::: SUPPLIED DATA

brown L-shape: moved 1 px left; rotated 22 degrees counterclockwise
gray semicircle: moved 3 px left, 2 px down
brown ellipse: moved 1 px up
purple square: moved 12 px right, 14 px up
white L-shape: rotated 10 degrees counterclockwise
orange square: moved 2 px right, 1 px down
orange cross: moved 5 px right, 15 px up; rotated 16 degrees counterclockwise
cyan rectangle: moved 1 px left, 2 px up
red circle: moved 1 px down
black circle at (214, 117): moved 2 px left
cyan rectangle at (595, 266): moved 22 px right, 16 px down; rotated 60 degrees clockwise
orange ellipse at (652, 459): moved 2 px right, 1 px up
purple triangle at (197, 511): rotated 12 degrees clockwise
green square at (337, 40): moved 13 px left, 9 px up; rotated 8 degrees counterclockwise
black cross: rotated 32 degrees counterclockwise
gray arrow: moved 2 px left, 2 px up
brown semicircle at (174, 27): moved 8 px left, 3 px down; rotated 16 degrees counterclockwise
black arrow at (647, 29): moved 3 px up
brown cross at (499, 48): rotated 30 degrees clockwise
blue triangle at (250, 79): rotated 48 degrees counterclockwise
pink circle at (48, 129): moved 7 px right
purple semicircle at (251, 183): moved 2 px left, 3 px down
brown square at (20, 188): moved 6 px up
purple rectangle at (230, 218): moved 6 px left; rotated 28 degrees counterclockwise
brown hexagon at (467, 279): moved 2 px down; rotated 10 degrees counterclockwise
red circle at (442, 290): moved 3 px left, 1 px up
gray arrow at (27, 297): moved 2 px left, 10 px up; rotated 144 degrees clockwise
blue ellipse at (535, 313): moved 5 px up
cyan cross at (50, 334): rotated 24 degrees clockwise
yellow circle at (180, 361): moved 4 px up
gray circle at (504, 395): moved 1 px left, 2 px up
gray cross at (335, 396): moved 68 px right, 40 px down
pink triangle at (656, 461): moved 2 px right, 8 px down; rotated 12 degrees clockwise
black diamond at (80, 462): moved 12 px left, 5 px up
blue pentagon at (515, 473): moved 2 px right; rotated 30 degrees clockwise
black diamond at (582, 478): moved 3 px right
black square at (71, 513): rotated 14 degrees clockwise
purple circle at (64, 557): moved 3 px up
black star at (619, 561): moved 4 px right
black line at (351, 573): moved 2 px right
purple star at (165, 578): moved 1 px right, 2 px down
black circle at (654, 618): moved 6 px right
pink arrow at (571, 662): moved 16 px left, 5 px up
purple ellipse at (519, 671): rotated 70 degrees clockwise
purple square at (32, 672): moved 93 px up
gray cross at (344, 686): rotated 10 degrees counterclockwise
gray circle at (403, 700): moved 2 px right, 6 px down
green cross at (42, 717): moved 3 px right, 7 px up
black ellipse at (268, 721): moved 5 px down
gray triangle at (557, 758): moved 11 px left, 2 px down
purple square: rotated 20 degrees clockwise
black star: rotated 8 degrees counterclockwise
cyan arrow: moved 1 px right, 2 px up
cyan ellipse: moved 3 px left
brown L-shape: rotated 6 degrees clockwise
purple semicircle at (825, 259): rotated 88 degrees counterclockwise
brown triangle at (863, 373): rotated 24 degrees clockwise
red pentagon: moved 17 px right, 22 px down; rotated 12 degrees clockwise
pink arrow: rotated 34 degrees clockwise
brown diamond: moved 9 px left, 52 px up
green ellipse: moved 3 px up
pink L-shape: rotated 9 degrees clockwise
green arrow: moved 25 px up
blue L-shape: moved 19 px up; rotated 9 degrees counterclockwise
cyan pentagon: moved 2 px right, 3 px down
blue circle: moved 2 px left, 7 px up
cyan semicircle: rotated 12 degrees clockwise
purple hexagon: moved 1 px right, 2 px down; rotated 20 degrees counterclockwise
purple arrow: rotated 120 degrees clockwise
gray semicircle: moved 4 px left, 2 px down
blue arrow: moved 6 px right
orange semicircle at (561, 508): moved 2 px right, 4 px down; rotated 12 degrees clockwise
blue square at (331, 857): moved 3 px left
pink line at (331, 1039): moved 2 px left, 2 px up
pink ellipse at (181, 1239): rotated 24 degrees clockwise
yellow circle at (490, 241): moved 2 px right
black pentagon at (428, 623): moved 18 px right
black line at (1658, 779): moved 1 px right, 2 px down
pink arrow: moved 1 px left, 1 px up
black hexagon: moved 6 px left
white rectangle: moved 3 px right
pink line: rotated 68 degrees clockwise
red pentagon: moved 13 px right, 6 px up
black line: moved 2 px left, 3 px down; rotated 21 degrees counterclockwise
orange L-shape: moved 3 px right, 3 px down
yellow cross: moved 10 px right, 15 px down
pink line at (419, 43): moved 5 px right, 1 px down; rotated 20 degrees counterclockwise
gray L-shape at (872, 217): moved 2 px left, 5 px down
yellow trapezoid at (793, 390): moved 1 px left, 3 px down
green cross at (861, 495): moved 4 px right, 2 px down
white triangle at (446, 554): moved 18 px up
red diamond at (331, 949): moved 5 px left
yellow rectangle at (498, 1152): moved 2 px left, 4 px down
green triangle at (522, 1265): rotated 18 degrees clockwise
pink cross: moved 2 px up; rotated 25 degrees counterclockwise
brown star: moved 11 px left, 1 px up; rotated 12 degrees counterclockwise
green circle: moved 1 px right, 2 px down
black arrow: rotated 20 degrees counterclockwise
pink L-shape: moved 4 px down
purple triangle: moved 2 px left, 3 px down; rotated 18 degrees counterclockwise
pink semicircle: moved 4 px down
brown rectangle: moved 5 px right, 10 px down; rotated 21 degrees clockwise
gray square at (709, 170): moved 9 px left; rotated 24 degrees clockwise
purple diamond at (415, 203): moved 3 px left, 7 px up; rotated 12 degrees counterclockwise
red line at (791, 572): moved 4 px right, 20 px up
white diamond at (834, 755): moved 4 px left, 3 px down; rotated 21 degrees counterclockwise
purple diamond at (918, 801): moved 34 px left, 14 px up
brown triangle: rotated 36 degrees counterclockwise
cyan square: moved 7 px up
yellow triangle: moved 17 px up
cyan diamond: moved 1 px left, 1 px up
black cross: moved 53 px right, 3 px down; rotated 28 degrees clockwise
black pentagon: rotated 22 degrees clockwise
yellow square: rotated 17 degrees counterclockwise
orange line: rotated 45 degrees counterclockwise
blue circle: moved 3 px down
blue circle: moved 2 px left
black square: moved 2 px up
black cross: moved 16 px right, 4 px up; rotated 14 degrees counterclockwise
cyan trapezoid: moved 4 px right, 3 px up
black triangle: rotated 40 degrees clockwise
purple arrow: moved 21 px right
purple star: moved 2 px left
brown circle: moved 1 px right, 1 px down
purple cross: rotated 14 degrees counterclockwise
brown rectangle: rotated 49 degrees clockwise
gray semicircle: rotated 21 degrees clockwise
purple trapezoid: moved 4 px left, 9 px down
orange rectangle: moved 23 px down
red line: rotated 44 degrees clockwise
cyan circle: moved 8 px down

::::::

> **HOW TO COMPLETE THIS TASK**
When you reach the line with "red circle: moved 1 px down" in the records above, start writing out lines exactly, and stop once the line with "blue triangle at" has been written; include nothing else.

> **YOUR SOLUTION**
red circle: moved 1 px down
black circle at (214, 117): moved 2 px left
cyan rectangle at (595, 266): moved 22 px right, 16 px down; rotated 60 degrees clockwise
orange ellipse at (652, 459): moved 2 px right, 1 px up
purple triangle at (197, 511): rotated 12 degrees clockwise
green square at (337, 40): moved 13 px left, 9 px up; rotated 8 degrees counterclockwise
black cross: rotated 32 degrees counterclockwise
gray arrow: moved 2 px left, 2 px up
brown semicircle at (174, 27): moved 8 px left, 3 px down; rotated 16 degrees counterclockwise
black arrow at (647, 29): moved 3 px up
brown cross at (499, 48): rotated 30 degrees clockwise
blue triangle at (250, 79): rotated 48 degrees counterclockwise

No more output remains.